Pick each line containing the word "cupcake" out of the data below.

▸ **Information supplied**

....

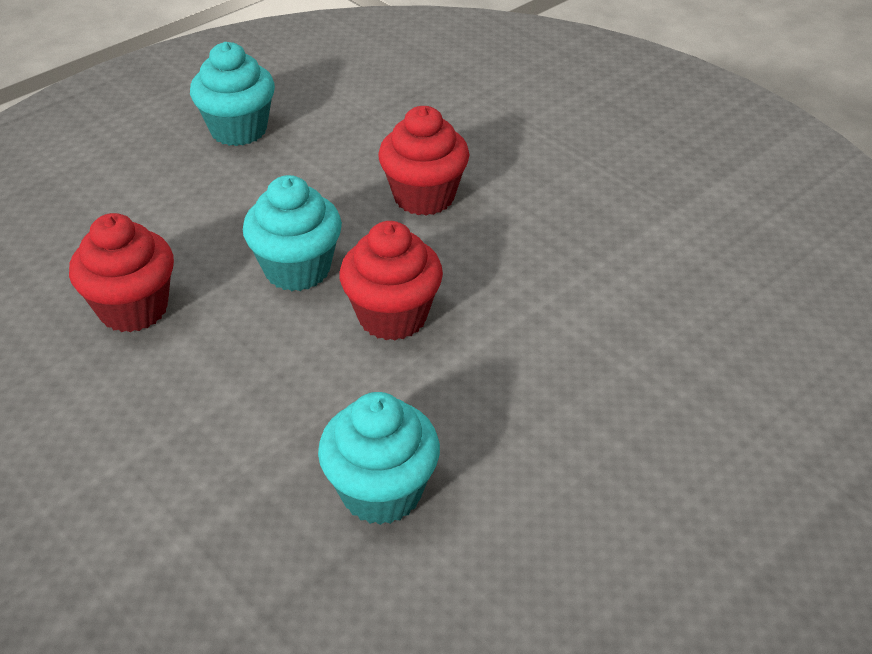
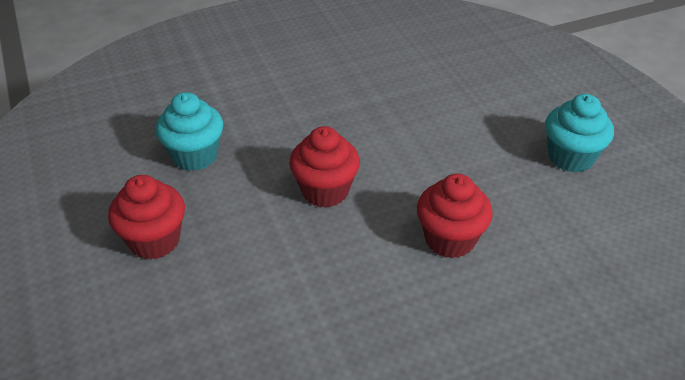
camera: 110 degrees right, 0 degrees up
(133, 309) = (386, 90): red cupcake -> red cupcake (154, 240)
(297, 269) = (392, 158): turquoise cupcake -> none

....

▸ **Problem solution**
(133, 309) = (386, 90): red cupcake -> red cupcake (154, 240)
(297, 269) = (392, 158): turquoise cupcake -> none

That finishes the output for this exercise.